* **TO DO**
Every line in the data below from the one containing "red wallet: 0 -> 1" down to the one containing "turquoise tape: 4 -> 0", both included, must be retyped exactly; no other line is to appear.

* **ENTRIES SHOWN**
Start of Block
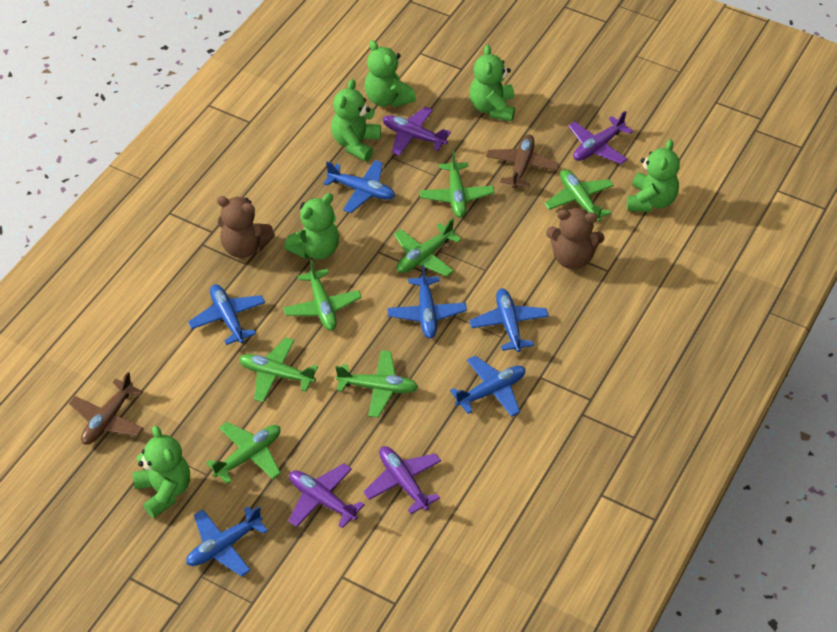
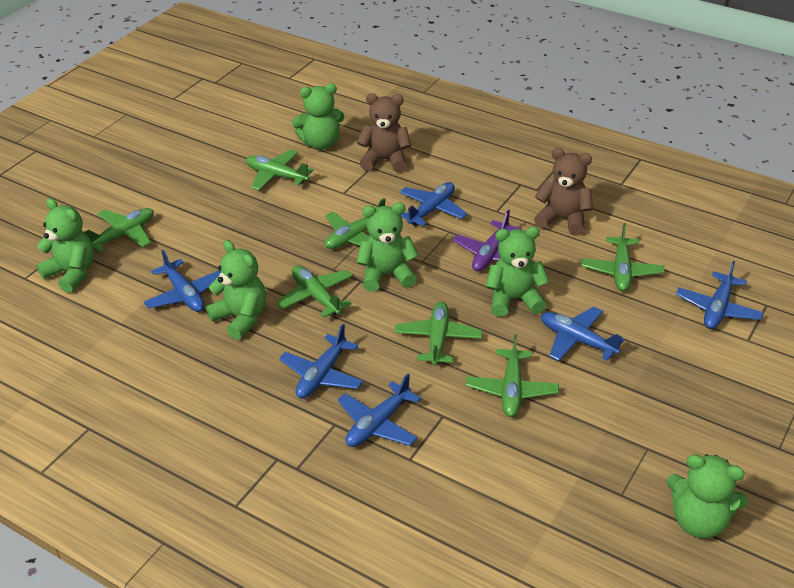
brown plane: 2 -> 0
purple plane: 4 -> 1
End of Block
Start of Block
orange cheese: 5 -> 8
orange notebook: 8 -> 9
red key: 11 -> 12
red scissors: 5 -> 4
End of Block
Start of Block
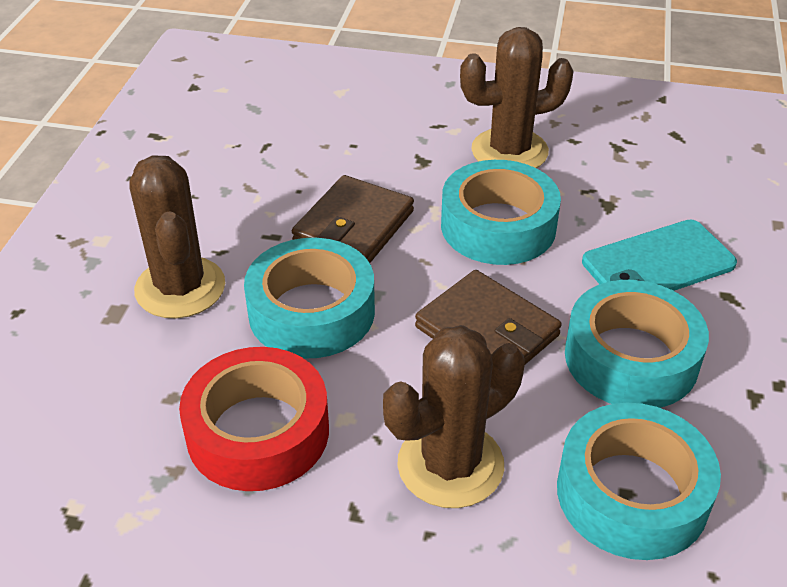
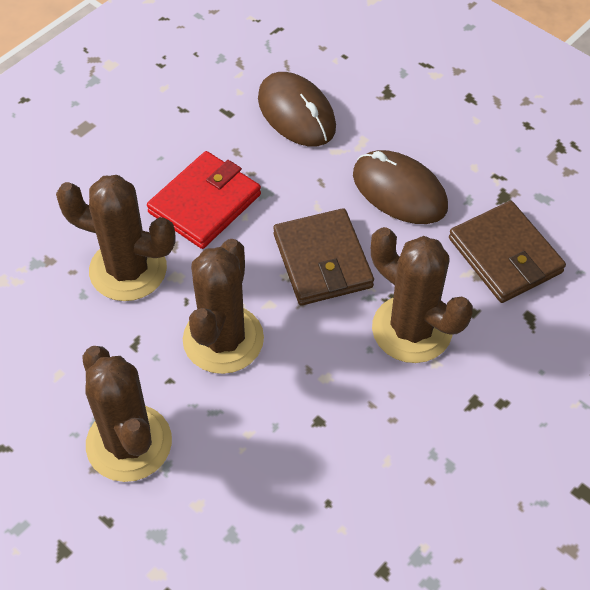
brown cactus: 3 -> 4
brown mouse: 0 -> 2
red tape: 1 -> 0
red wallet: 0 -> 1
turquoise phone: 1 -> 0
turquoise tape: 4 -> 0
End of Block
* **ANSWER SPACE**
red wallet: 0 -> 1
turquoise phone: 1 -> 0
turquoise tape: 4 -> 0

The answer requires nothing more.